Exercise requirements: Search the data below, and report every line in which "VBUS" occurs.

Recorded data:
#####

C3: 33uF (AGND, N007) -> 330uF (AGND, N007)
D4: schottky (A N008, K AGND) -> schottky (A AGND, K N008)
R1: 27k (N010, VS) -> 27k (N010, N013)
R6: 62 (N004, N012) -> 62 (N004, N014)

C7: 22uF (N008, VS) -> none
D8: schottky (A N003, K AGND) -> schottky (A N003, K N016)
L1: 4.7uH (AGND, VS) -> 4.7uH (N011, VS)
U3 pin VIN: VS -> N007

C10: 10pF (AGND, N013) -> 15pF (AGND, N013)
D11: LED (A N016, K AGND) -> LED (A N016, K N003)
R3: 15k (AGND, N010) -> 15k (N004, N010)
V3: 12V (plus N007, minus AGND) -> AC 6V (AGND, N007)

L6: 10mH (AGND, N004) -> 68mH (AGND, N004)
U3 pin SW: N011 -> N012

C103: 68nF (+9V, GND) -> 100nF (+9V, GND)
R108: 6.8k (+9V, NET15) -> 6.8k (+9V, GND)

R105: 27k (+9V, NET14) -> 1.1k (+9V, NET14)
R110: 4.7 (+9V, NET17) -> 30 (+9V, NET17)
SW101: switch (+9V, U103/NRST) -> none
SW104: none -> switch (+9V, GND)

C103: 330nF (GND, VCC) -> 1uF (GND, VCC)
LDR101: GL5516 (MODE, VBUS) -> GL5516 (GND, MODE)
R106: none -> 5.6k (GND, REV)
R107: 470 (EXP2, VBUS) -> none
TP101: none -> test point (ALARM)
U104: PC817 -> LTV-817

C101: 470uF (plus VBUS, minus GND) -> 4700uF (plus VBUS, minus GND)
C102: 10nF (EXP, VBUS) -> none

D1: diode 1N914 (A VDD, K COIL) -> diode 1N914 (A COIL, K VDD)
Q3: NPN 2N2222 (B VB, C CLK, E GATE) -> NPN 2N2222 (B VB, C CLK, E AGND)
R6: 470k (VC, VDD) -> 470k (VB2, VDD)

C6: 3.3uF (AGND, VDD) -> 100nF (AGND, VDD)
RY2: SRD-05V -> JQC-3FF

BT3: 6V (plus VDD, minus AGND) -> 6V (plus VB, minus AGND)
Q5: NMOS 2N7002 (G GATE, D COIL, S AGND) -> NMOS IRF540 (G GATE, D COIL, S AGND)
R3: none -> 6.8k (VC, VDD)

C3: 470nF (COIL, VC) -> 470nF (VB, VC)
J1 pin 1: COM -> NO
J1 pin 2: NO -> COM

#####

Exercise solution:
LDR101: GL5516 (MODE, VBUS) -> GL5516 (GND, MODE)
R107: 470 (EXP2, VBUS) -> none
C101: 470uF (plus VBUS, minus GND) -> 4700uF (plus VBUS, minus GND)
C102: 10nF (EXP, VBUS) -> none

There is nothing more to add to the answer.